> TASK DETAILS: Starting at the first line and ending at the one with "none -> green round brick A12 level 2", give the lines of the listing again exactly, and nothing else; skip the pictures.

> DATA FOR THIS TASK:
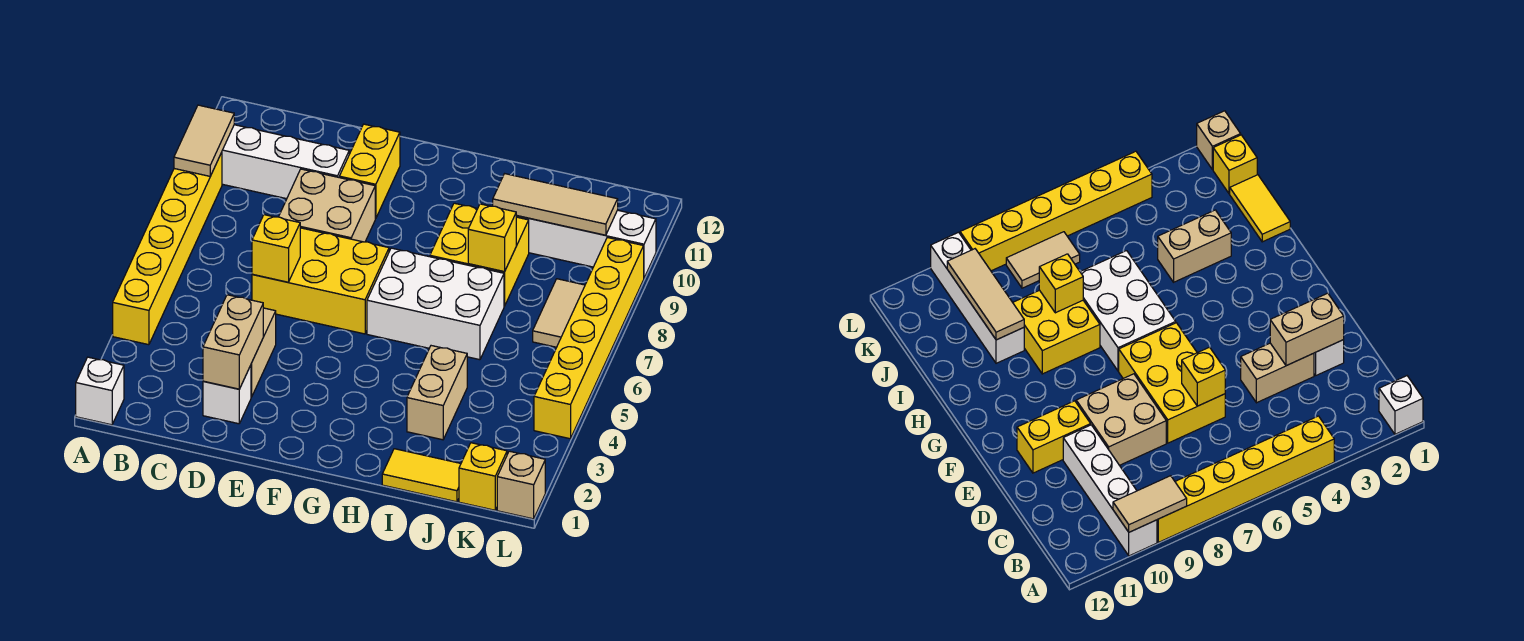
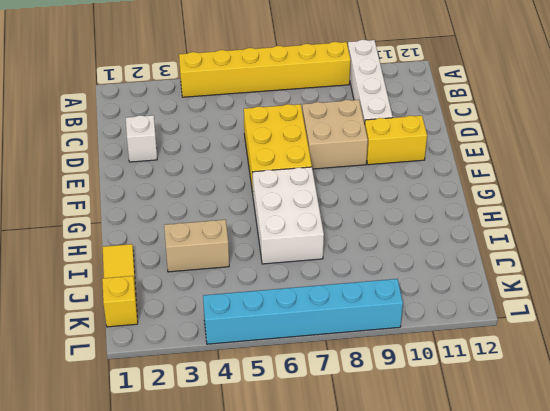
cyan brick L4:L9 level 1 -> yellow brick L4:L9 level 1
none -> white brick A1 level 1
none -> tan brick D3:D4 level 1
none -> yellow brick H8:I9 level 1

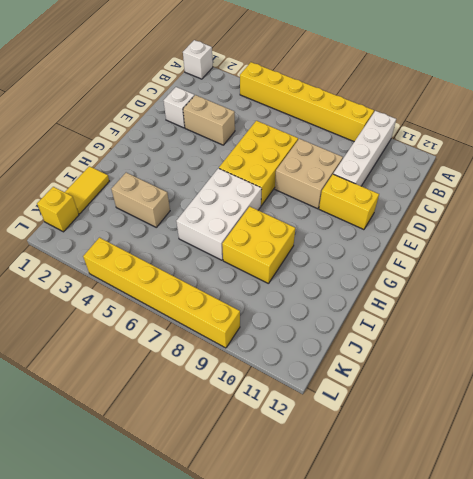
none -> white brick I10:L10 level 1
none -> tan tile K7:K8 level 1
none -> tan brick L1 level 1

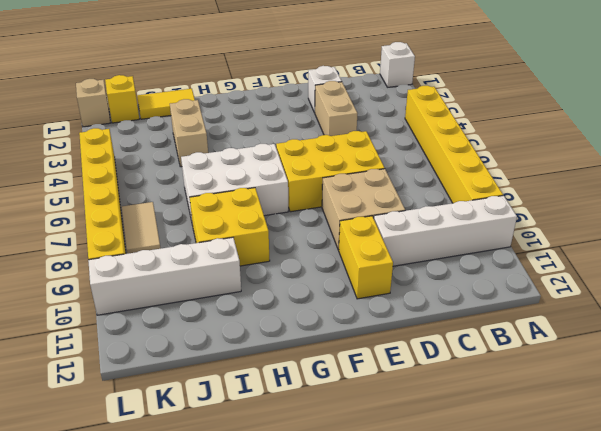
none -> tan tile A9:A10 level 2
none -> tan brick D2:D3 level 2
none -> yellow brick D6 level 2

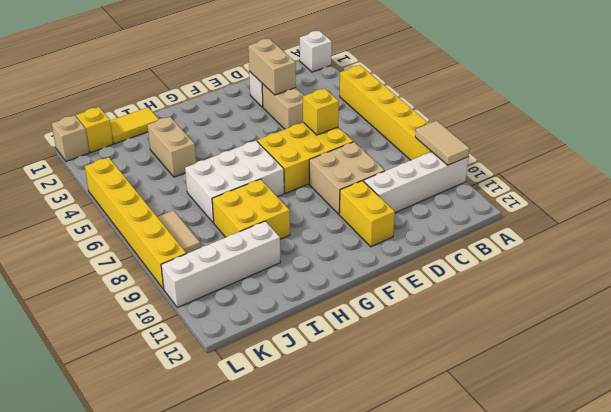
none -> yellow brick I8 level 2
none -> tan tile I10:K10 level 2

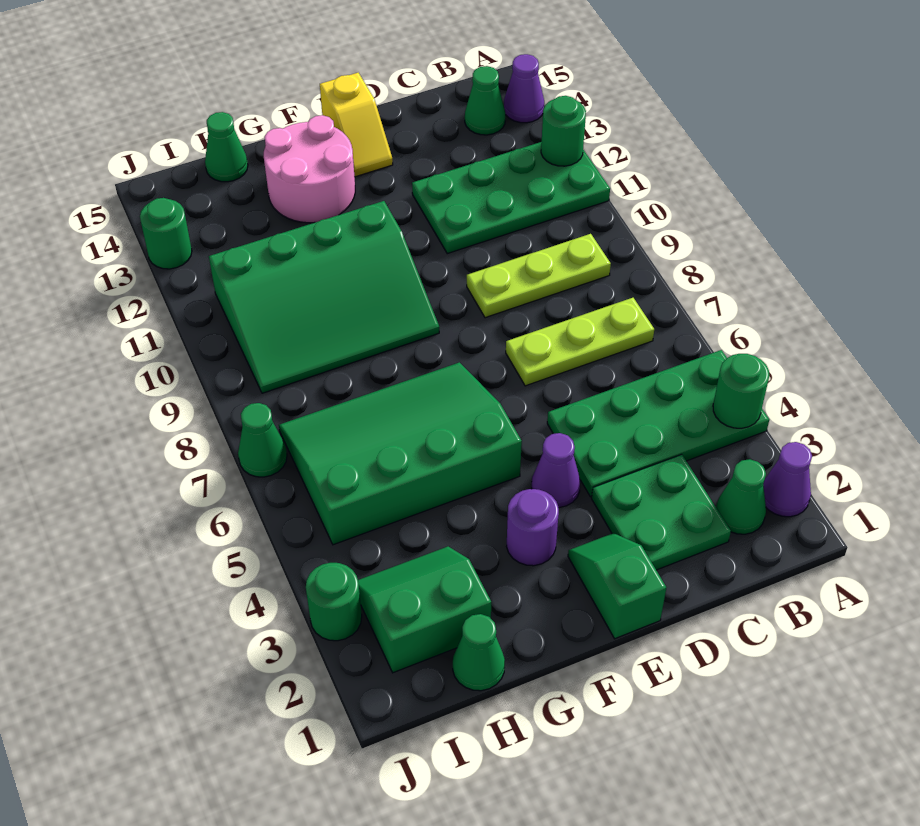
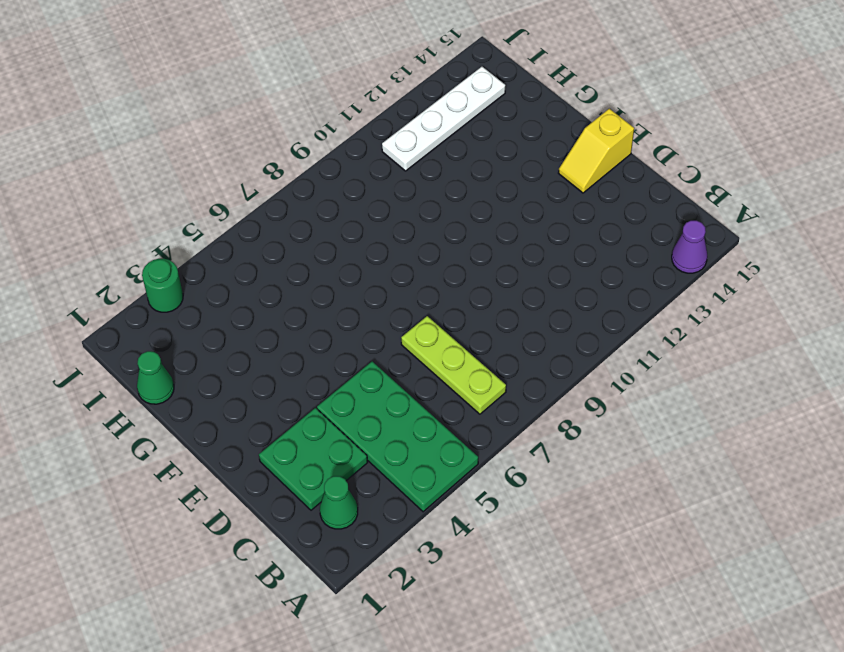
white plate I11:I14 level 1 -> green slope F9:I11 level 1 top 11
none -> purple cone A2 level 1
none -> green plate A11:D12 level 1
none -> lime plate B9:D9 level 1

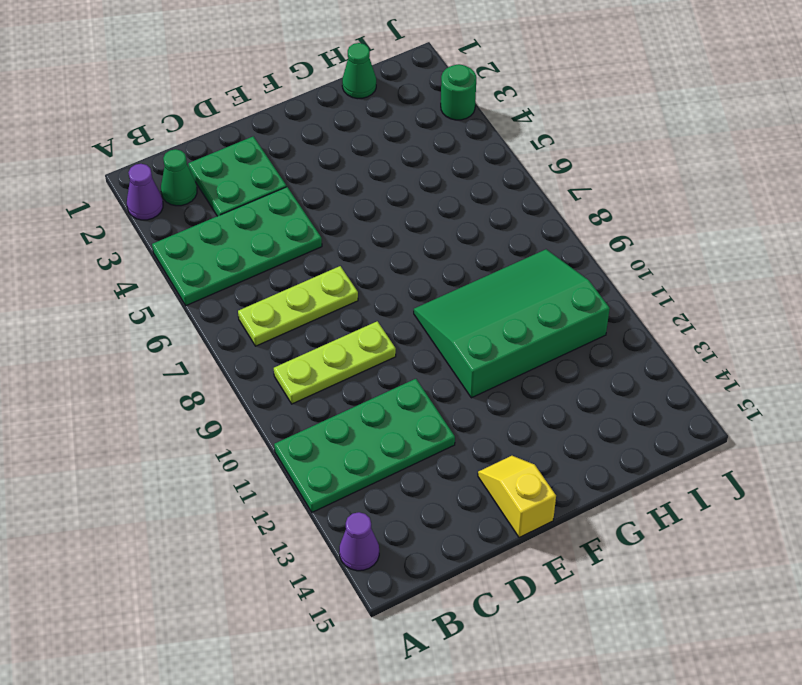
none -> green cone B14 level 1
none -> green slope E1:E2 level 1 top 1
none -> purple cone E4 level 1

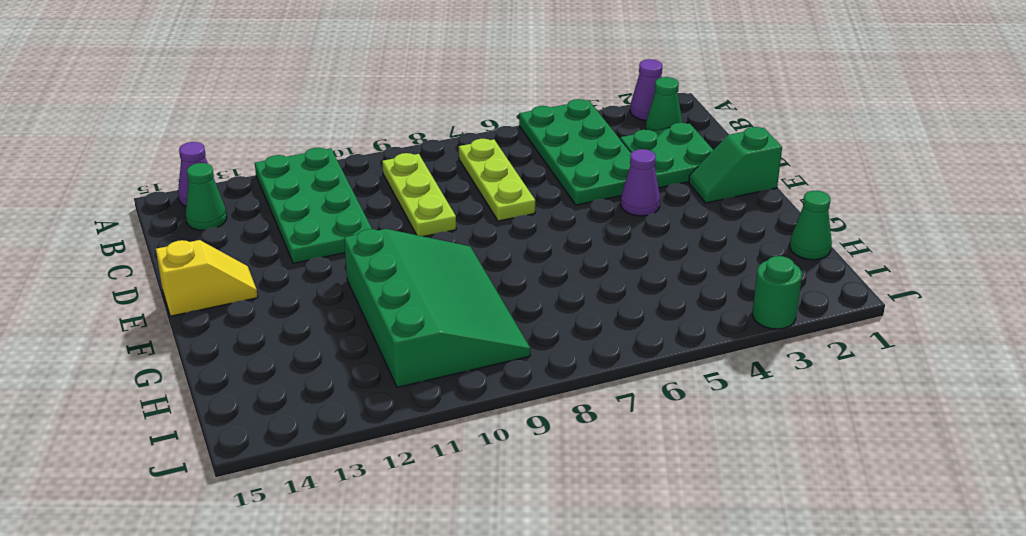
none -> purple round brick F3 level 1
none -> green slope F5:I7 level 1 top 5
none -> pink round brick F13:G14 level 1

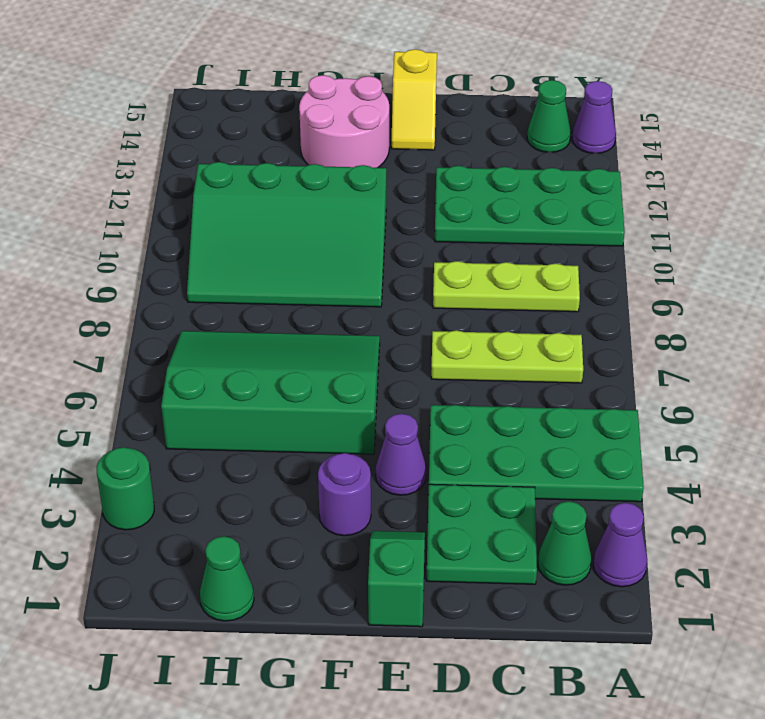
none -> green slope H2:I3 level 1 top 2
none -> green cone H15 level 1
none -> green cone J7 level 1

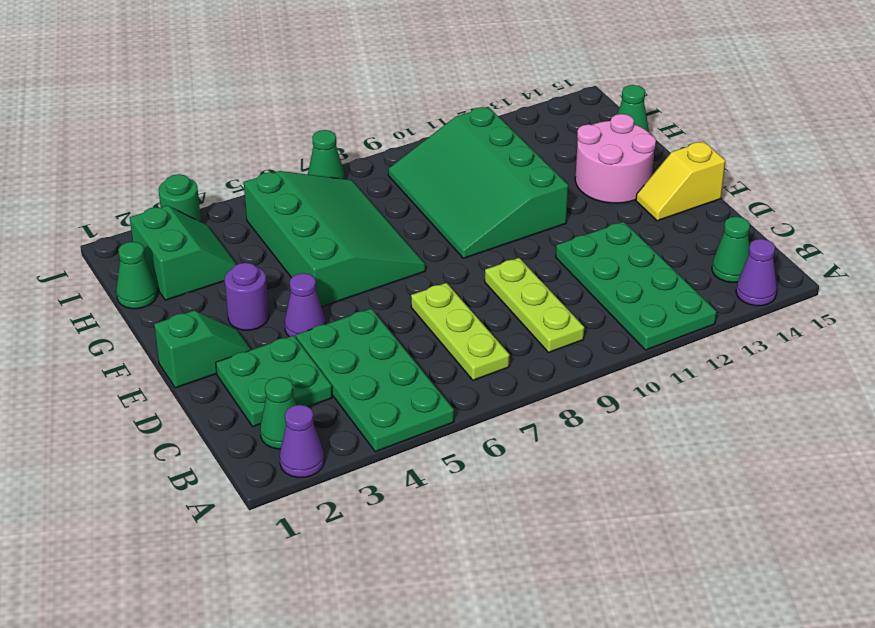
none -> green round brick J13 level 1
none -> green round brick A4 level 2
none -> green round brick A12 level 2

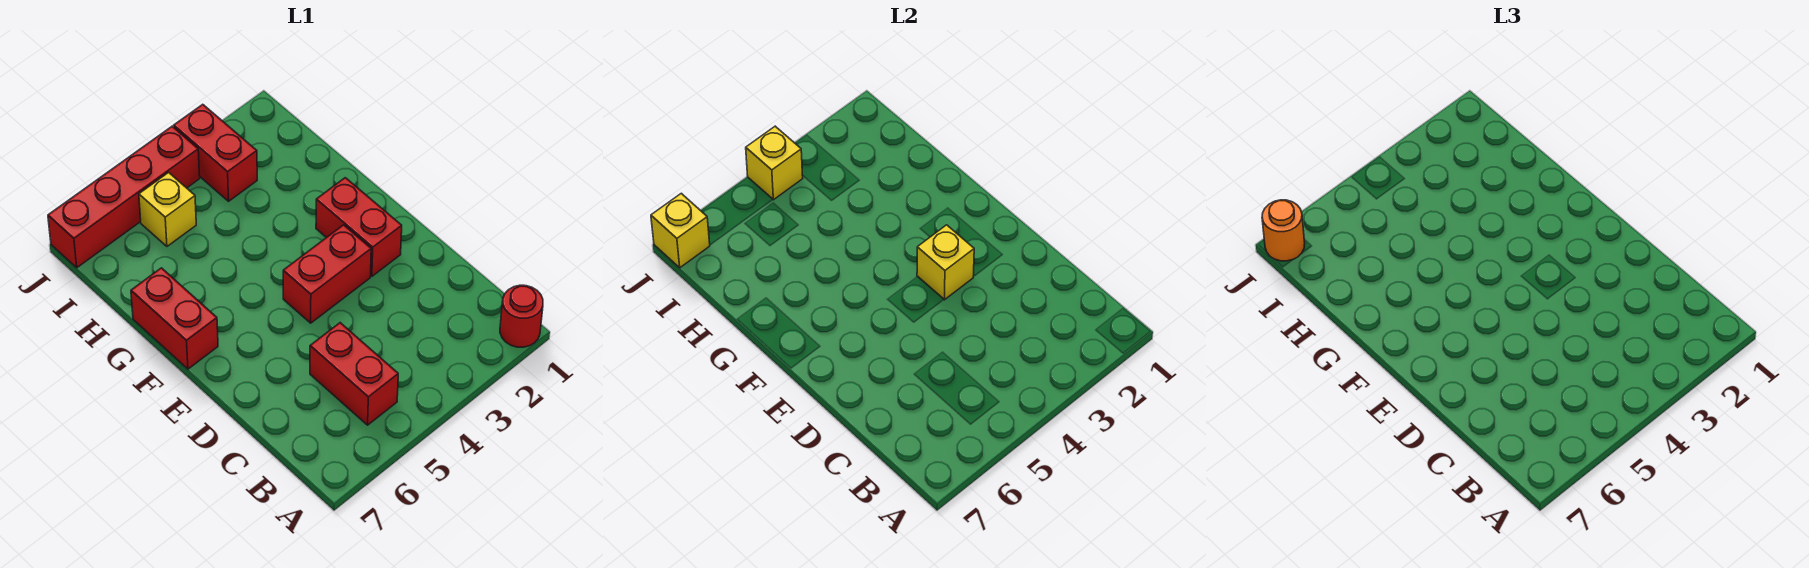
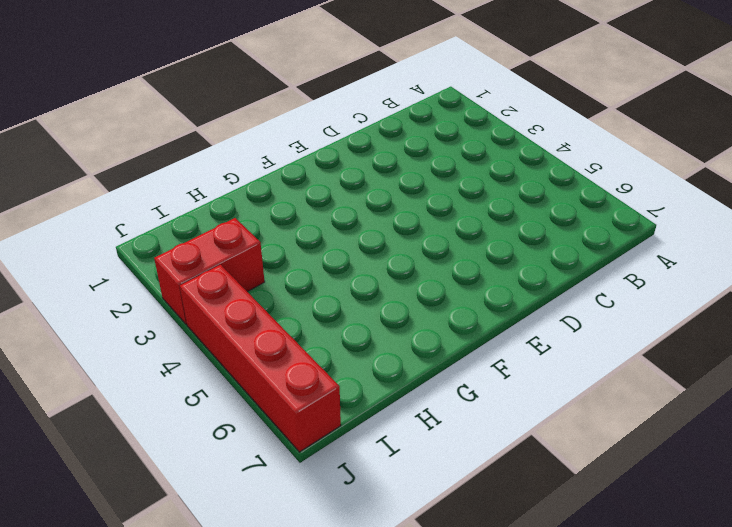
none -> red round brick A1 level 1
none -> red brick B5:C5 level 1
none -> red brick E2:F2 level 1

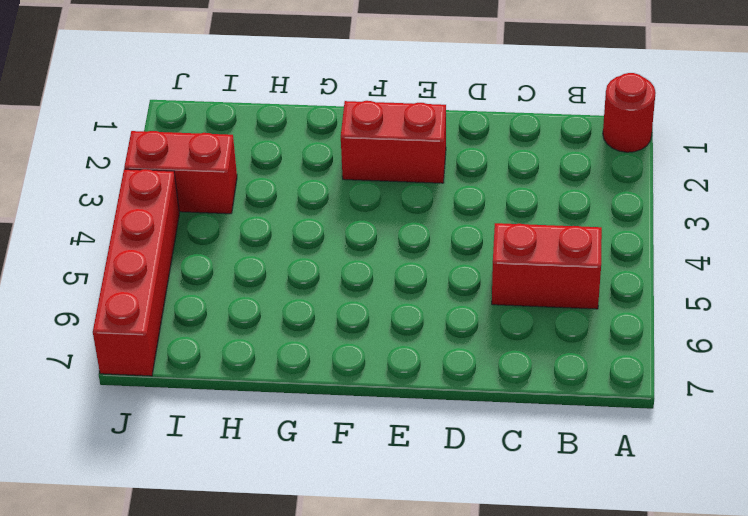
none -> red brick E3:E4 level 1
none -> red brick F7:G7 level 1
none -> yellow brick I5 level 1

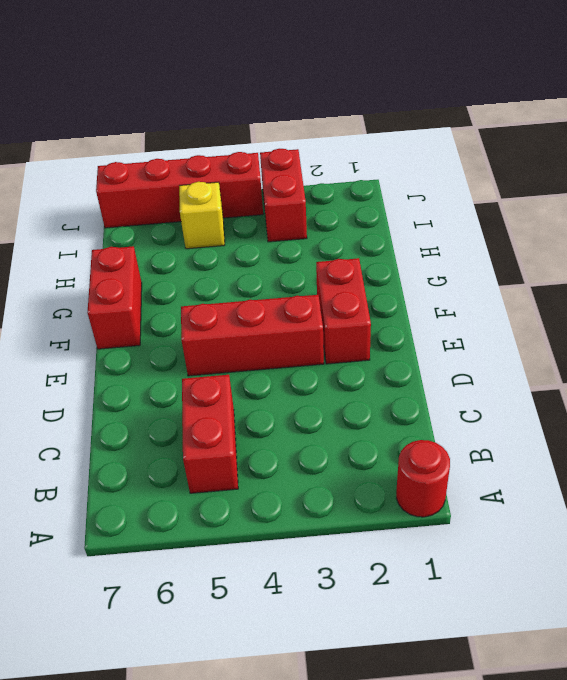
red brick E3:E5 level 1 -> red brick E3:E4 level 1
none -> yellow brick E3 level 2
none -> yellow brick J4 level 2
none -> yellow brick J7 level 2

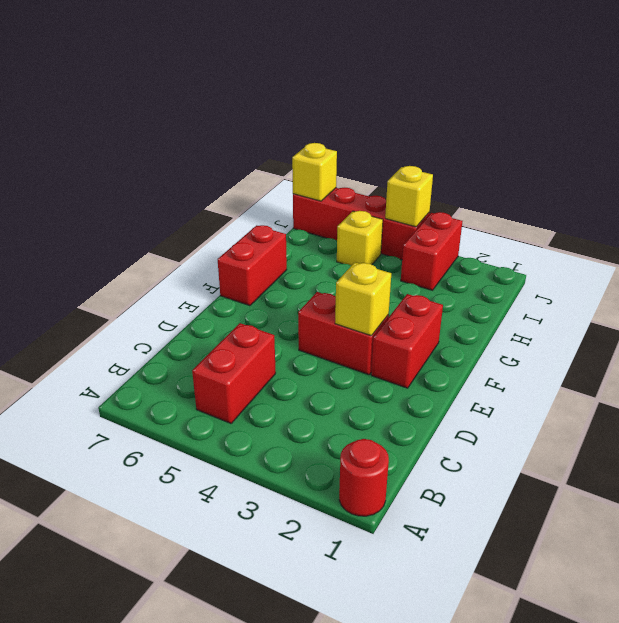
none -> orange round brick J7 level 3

> RESULT OF THIS EXERCISE:
cyan brick L4:L9 level 1 -> yellow brick L4:L9 level 1
none -> white brick A1 level 1
none -> tan brick D3:D4 level 1
none -> yellow brick H8:I9 level 1

none -> white brick I10:L10 level 1
none -> tan tile K7:K8 level 1
none -> tan brick L1 level 1

none -> tan tile A9:A10 level 2
none -> tan brick D2:D3 level 2
none -> yellow brick D6 level 2

none -> yellow brick I8 level 2
none -> tan tile I10:K10 level 2

white plate I11:I14 level 1 -> green slope F9:I11 level 1 top 11
none -> purple cone A2 level 1
none -> green plate A11:D12 level 1
none -> lime plate B9:D9 level 1

none -> green cone B14 level 1
none -> green slope E1:E2 level 1 top 1
none -> purple cone E4 level 1

none -> purple round brick F3 level 1
none -> green slope F5:I7 level 1 top 5
none -> pink round brick F13:G14 level 1

none -> green slope H2:I3 level 1 top 2
none -> green cone H15 level 1
none -> green cone J7 level 1

none -> green round brick J13 level 1
none -> green round brick A4 level 2
none -> green round brick A12 level 2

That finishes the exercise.